## INSTRUCTIONS TO FOLLOW:
Count the lines in the records that contain the string "defaultTimeSignature", treating uppercase and lowercase as different, and give only the number.

## DATA FOR THIS EXERCISE:
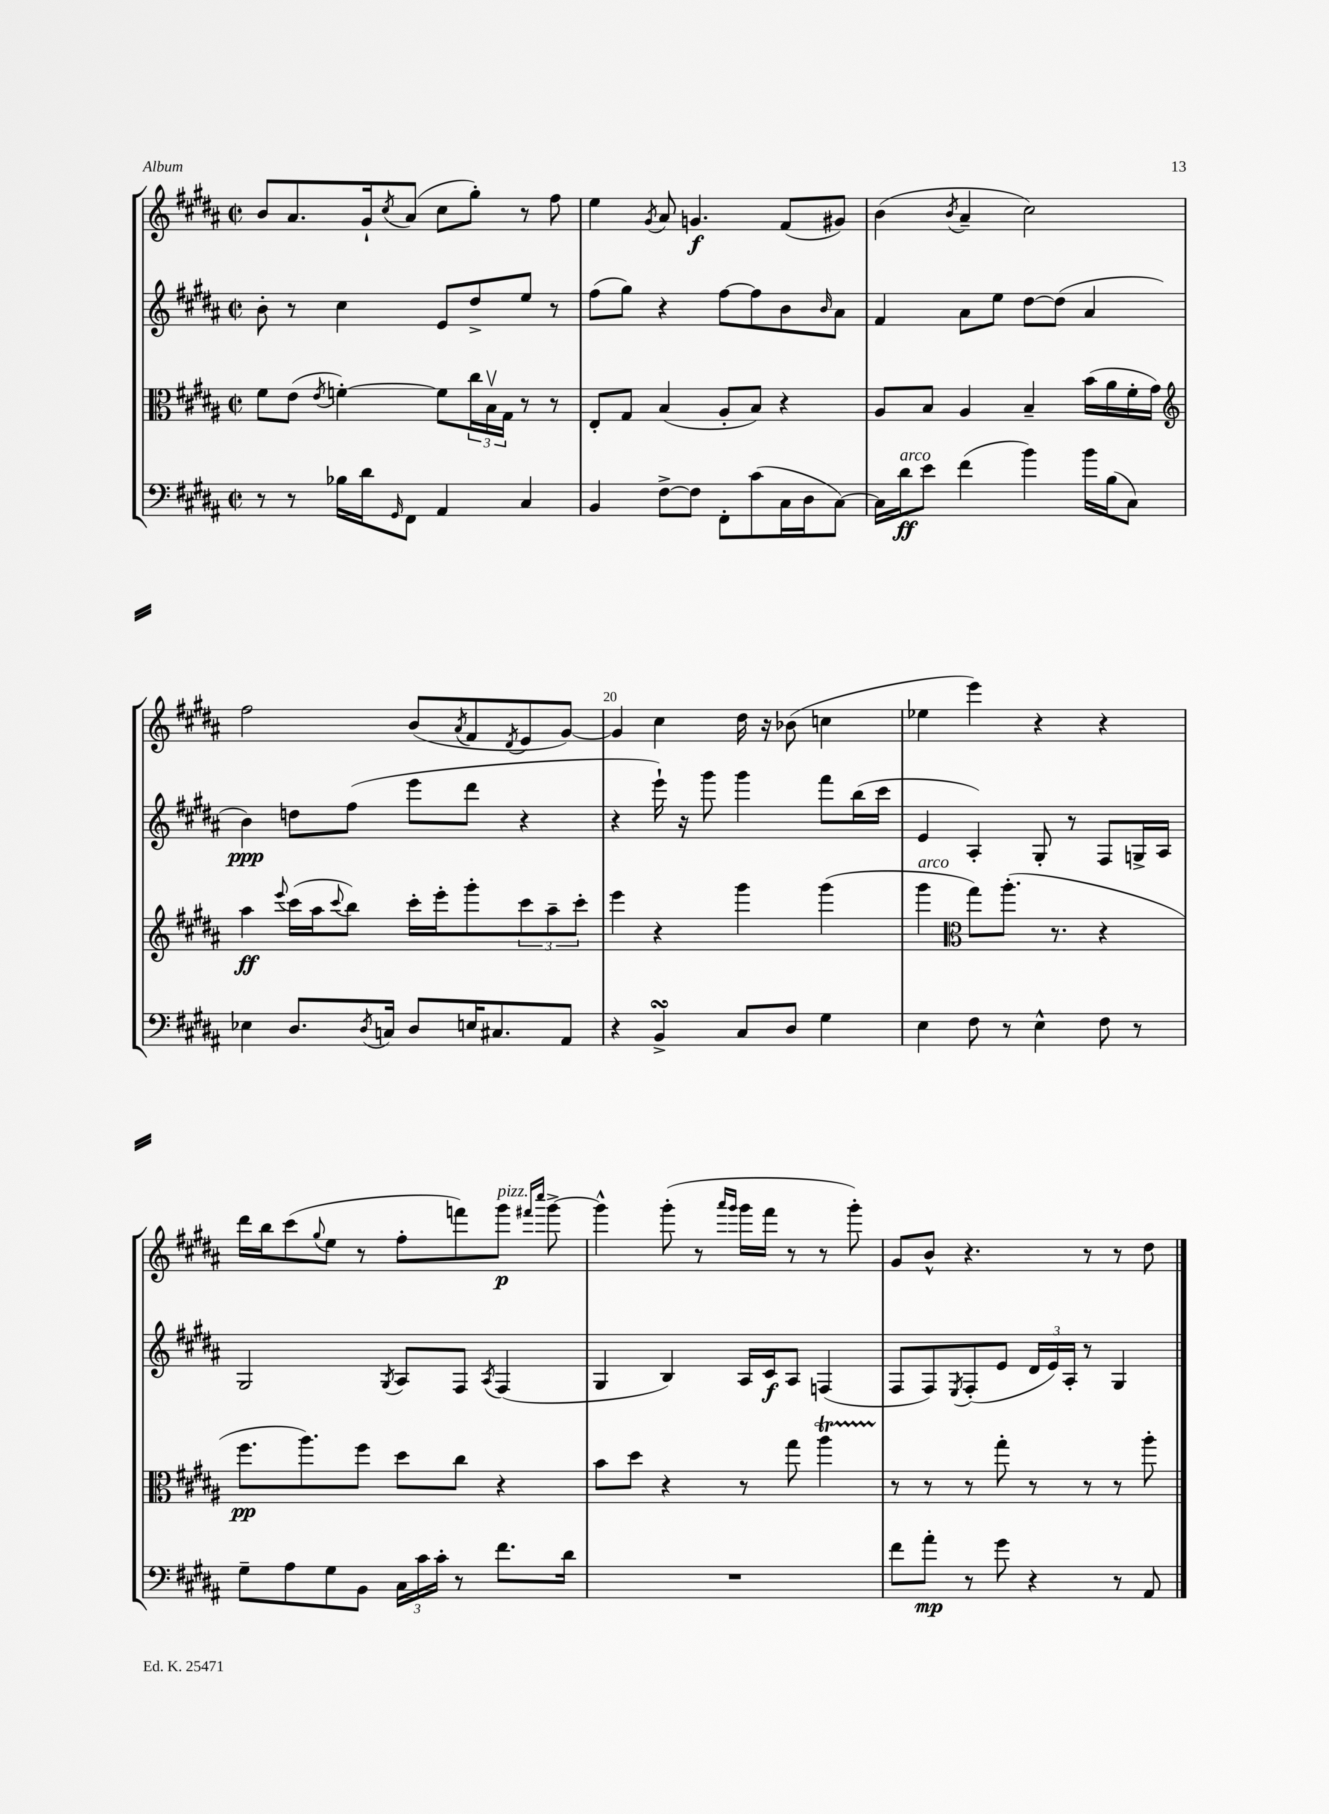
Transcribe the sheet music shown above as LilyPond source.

<<
\new StaffGroup <<
\new Staff = "s0" {
    \clef treble \key b \major \defaultTimeSignature \time 2/2
    b'8 ais'8. gis'16-! \acciaccatura { cis''8 } ais'8( cis''8 gis''8-.) r8 fis''8 |
    e''4 \acciaccatura { gis'8 } ais'8 g'4.\f fis'8( gis'8) |
    b'4( \acciaccatura { b'8 } ais'4-- cis''2) |
    fis''2 b'8( \acciaccatura { ais'8 } fis'8 \acciaccatura { dis'8 } e'8 gis'8~) |
    gis'4 cis''4 dis''16 r16 bes'8( c''4 |
    ees''4 e'''4) r4 r4 |
    dis'''16 b''16 cis'''8( \appoggiatura { gis''8 } e''8 r8 fis''8-. f'''8) gis'''8\p^\markup { \italic "pizz." } \grace { fis'''16 cis''''16 } gis'''8~-> |
    gis'''4-^ gis'''8-.( r8 \grace { ais'''16 gis'''16 } gis'''16 fis'''16 r8 r8 gis'''8-.) |
    gis'8 b'8-^ r4. r8 r8 dis''8 \bar "|." |
}
\new Staff = "s1" {
    \clef treble \key b \major \defaultTimeSignature \time 2/2
    b'8-. r8 cis''4 e'8 dis''8-> e''8 r8 |
    fis''8( gis''8) r4 fis''8~ fis''8 b'8 \grace { b'16 } ais'8 |
    fis'4 ais'8 e''8 dis''8~ dis''8( ais'4 |
    b'4\ppp) d''8 fis''8( e'''8 dis'''8 r4 |
    r4 e'''16-!) r16 gis'''8 gis'''4 fis'''8 b''16( cis'''16 |
    e'4 ais4-.) gis8-. r8 fis8 g16-> ais16 |
    gis2 \acciaccatura { gis8 } ais8 fis8 \acciaccatura { ais8 } fis4( |
    gis4 b4) ais16 cis'16\f ais8 f4( |
    fis8 fis8) \acciaccatura { e8 } fis8-.( e'8 \tuplet 3/2 { dis'16 e'16) ais16-. } r8 gis4 \bar "|." |
}
\new Staff = "s2" {
    \clef alto \key b \major \defaultTimeSignature \time 2/2
    fis'8 e'8( \acciaccatura { e'8 } f'4~-.) f'8 \tuplet 3/2 { cis''16 b16\upbow gis16 } r8 r8 |
    e8-. gis8 b4( ais8-. b8) r4 |
    ais8 b8 ais4 b4-- b'16( ais'16 fis'16-. gis'16) |
    \clef treble ais''4\ff \appoggiatura { e'''8 } cis'''16( ais''16 \appoggiatura { cis'''8 } b''8) cis'''16-. e'''16-. gis'''8-. \tuplet 3/2 { cis'''8 ais''8-- cis'''8-. } |
    e'''4 r4 gis'''4 gis'''4( |
    gis'''4^\markup { \italic "arco" } \clef alto gis''8) ais''8.-.( r8. r4 |
    fis''8.\pp ais''8.) fis''8 dis''8 cis''8 r4 |
    b'8 dis''8 r4 r8 gis''8 ais''4\startTrillSpan |
    r8\stopTrillSpan r8 r8 gis''8-. r8 r8 r8 ais''8-. \bar "|." |
}
\new Staff = "s3" {
    \clef bass \key b \major \defaultTimeSignature \time 2/2
    r8 r8 bes16 dis'16 \grace { gis,16 } fis,8 ais,4 cis4 |
    b,4 fis8~-> fis8 fis,8-. cis'8( cis16 dis16 cis8~) |
    cis16 dis'16\ff^\markup { \italic "arco" } e'8 fis'4( b'4) b'16 b16( cis8) |
    ees4 dis8. \acciaccatura { dis8 } c16 dis8 e16 cis8. ais,8 |
    r4 b,4->\turn cis8 dis8 gis4 |
    e4 fis8 r8 e4-^ fis8 r8 |
    gis8-- ais8 gis8 b,8 \tuplet 3/2 { cis16 cis'16 cis'16-. } r8 fis'8. dis'16 |
    R1 |
    fis'8 ais'8-.\mp r8 gis'8 r4 r8 ais,8 \bar "|." |
}
>>
>>
\layout { \context { \Score currentBarNumber = #16 \override BarNumber.break-visibility = ##(#f #t #t) barNumberVisibility = #(every-nth-bar-number-visible 5) } }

## SOLUTION FOR THIS PROBLEM:
4